DATA FOR THE TASK
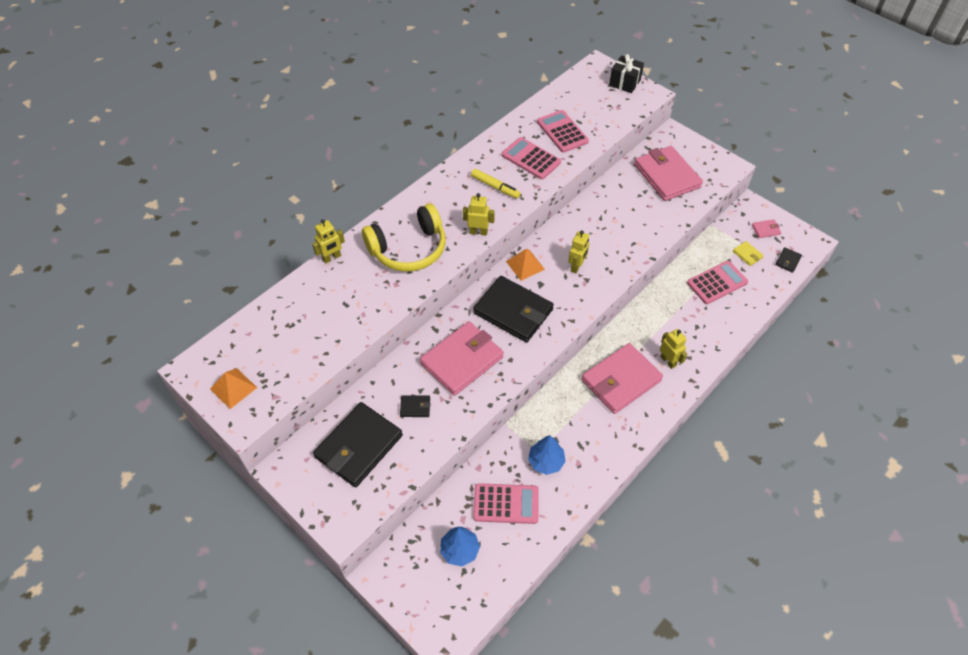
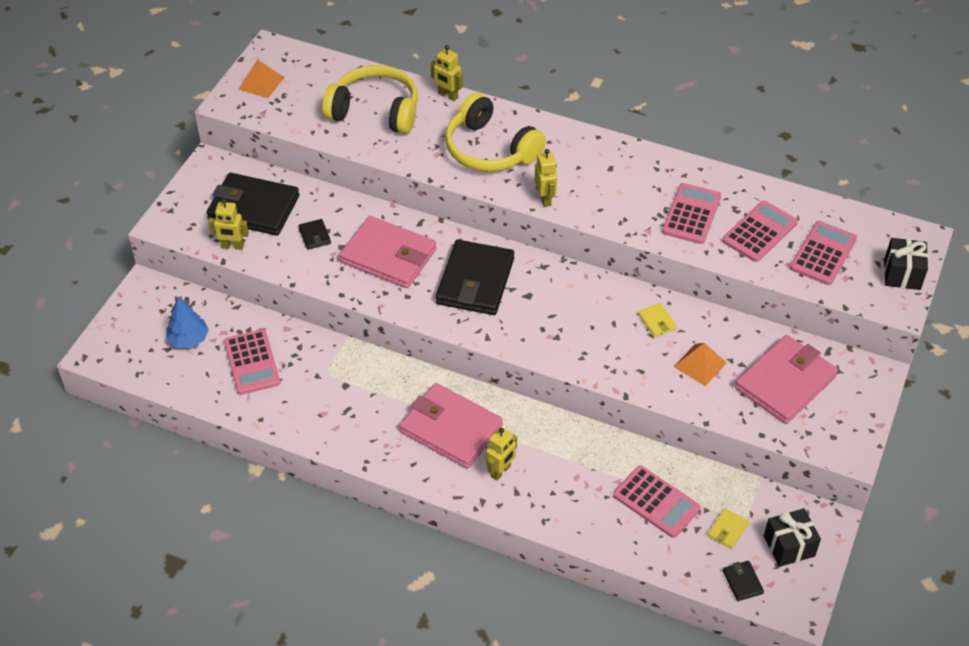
camera: 70 degrees right, 5 degrees down
yellow marker [471,169,521,199] -> none
orange pyramid [506,248,545,281] -> orange pyramid moved to [674,343,727,386]
blue tree [528,435,566,475] -> none
yellow robot [568,230,589,273] -> yellow robot moved to [208,199,249,250]
pink wallet [752,219,781,238] -> black gift [764,508,821,567]
black wallet [775,247,802,273] -> black wallet turned 60 degrees clockwise [723,561,764,601]
none -> yellow headphones [322,65,418,134]
none -> yellow wallet [638,303,677,337]
none -> pink calculator [790,221,857,285]

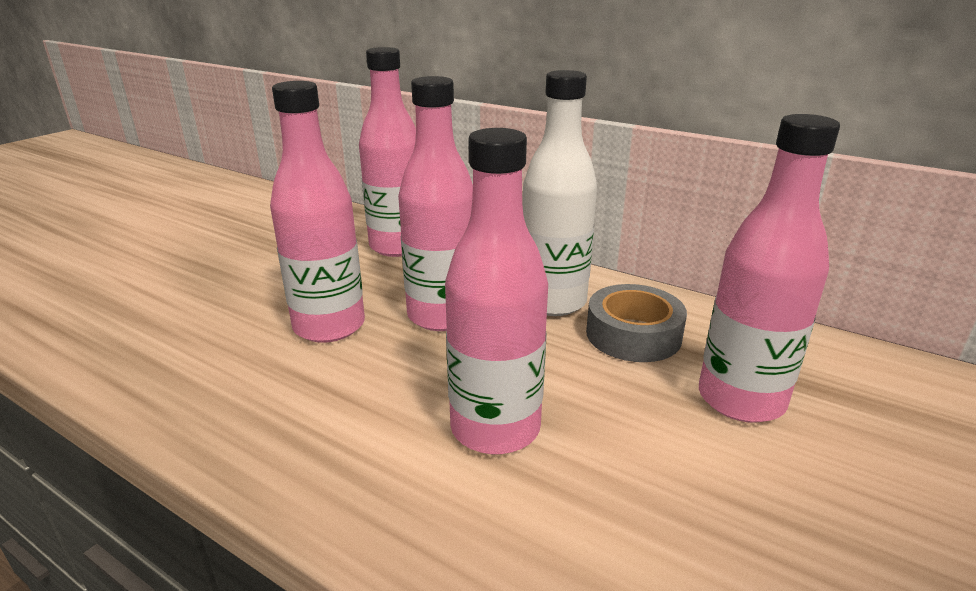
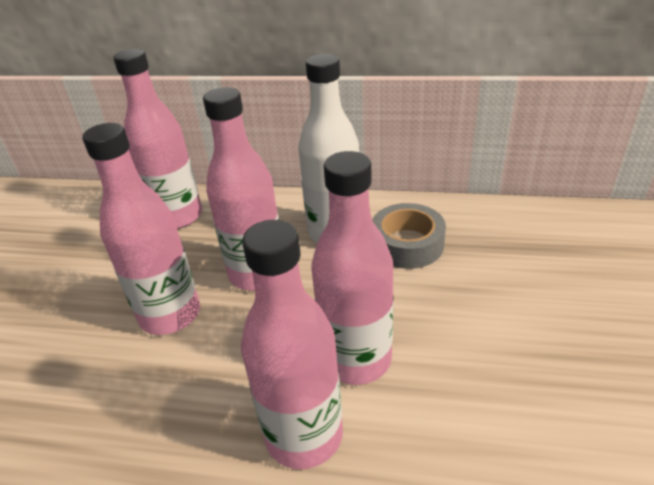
camera: 20 degrees left, 10 degrees up
pink bottle [699,114,840,423] -> pink bottle moved to [241,220,343,469]

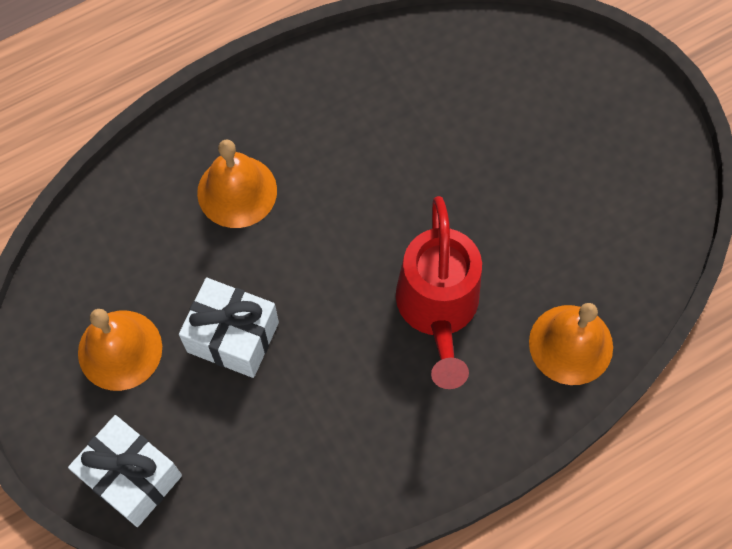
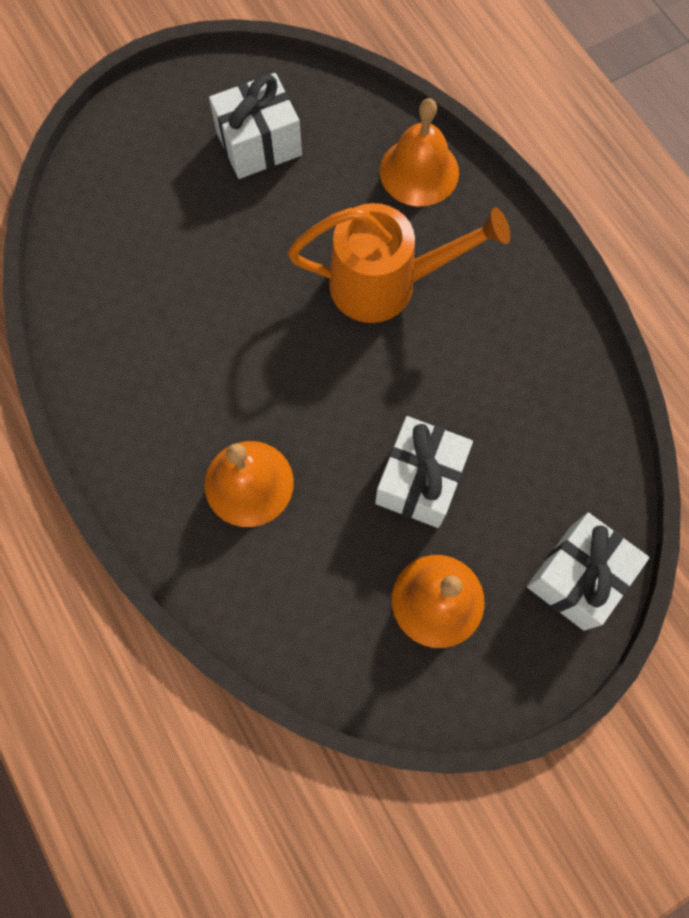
camera: 90 degrees left, 5 degrees up
red watering can [396,196,482,389] -> orange watering can [288,203,510,323]
none -> white gift [209,73,302,179]

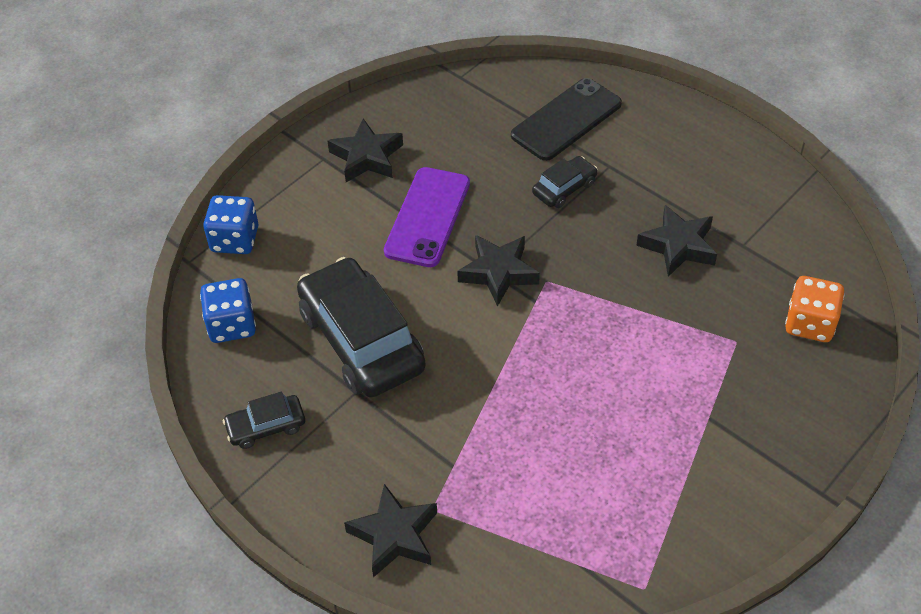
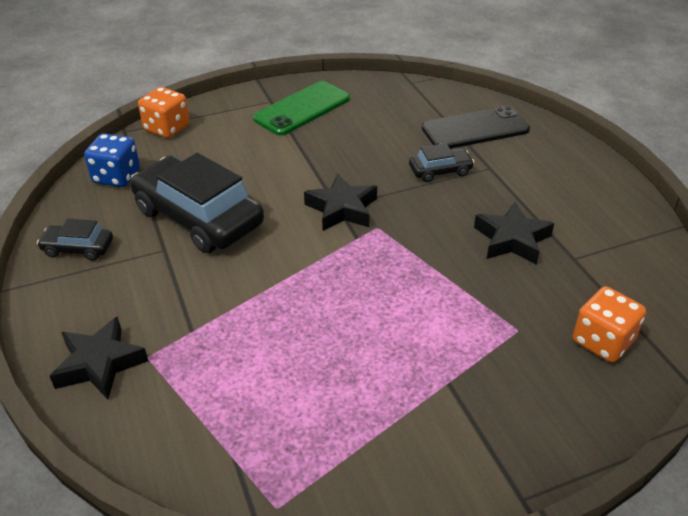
camera: 25 degrees right, 10 degrees down
blue dice [203,195,258,254] -> orange dice [138,87,190,138]
black car [297,257,426,397] -> black car turned 45 degrees counterclockwise [130,152,264,253]
black star [328,119,403,182] -> green phone [253,81,350,136]
purple phone [384,167,470,267] -> none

WORK ORDER
Leave out the pictures and return, exactly as written, only the lines from the line with "camera: 20 degrees left, 10 degrees up" through the end of the records above.

COMPLETED EXERCISE
camera: 20 degrees left, 10 degrees up
pink bottle [699,114,840,423] -> pink bottle moved to [241,220,343,469]

camera: 90 degrees left, 5 degrees up
red watering can [396,196,482,389] -> orange watering can [288,203,510,323]
none -> white gift [209,73,302,179]

camera: 25 degrees right, 10 degrees down
blue dice [203,195,258,254] -> orange dice [138,87,190,138]
black car [297,257,426,397] -> black car turned 45 degrees counterclockwise [130,152,264,253]
black star [328,119,403,182] -> green phone [253,81,350,136]
purple phone [384,167,470,267] -> none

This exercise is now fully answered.